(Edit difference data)

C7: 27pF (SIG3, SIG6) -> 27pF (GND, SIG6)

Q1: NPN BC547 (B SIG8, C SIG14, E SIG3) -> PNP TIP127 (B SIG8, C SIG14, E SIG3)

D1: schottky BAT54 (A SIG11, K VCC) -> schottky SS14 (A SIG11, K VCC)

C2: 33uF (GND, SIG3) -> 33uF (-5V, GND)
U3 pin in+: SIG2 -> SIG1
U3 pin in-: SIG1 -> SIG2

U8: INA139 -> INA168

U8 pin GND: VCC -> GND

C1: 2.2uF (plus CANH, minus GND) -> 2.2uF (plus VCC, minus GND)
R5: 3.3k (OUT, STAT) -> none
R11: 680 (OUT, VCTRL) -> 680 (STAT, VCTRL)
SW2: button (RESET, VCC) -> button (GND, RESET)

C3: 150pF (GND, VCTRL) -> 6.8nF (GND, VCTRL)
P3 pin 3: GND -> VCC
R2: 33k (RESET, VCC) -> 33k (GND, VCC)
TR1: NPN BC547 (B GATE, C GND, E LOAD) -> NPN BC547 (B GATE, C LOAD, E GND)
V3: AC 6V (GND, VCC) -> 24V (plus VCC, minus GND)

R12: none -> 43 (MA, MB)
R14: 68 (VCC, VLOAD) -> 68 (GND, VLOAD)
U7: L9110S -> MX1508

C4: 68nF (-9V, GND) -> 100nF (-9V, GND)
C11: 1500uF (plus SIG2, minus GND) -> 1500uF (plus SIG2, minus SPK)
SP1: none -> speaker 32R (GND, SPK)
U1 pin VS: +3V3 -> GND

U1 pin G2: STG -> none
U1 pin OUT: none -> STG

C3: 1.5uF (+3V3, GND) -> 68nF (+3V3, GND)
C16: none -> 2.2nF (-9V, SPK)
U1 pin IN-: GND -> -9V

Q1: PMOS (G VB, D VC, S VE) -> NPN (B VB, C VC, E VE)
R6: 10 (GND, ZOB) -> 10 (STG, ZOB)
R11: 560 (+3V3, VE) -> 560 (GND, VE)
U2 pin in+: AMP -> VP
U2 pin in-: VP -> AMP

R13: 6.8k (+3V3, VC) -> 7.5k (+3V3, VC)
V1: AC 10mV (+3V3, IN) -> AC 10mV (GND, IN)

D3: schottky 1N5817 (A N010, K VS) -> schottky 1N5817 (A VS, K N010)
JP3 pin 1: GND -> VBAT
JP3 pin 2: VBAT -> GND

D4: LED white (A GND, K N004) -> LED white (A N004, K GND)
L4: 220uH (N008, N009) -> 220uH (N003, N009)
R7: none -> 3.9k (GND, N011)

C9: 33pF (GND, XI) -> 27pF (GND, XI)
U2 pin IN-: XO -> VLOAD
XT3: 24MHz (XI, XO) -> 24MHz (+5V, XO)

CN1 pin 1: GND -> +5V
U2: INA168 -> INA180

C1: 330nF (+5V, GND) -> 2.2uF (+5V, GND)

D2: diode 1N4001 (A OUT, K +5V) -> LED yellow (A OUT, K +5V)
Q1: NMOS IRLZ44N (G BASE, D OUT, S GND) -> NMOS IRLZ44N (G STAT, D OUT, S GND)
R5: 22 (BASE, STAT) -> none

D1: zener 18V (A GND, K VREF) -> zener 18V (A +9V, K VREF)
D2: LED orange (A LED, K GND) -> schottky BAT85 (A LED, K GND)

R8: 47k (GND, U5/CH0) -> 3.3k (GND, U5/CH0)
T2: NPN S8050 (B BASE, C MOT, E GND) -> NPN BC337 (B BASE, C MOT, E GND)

> [YOUR GOAL] "minus" is the word to look for; copy every line of the data that has it.

> [TASK ANSWER]
C1: 2.2uF (plus CANH, minus GND) -> 2.2uF (plus VCC, minus GND)
V3: AC 6V (GND, VCC) -> 24V (plus VCC, minus GND)
C11: 1500uF (plus SIG2, minus GND) -> 1500uF (plus SIG2, minus SPK)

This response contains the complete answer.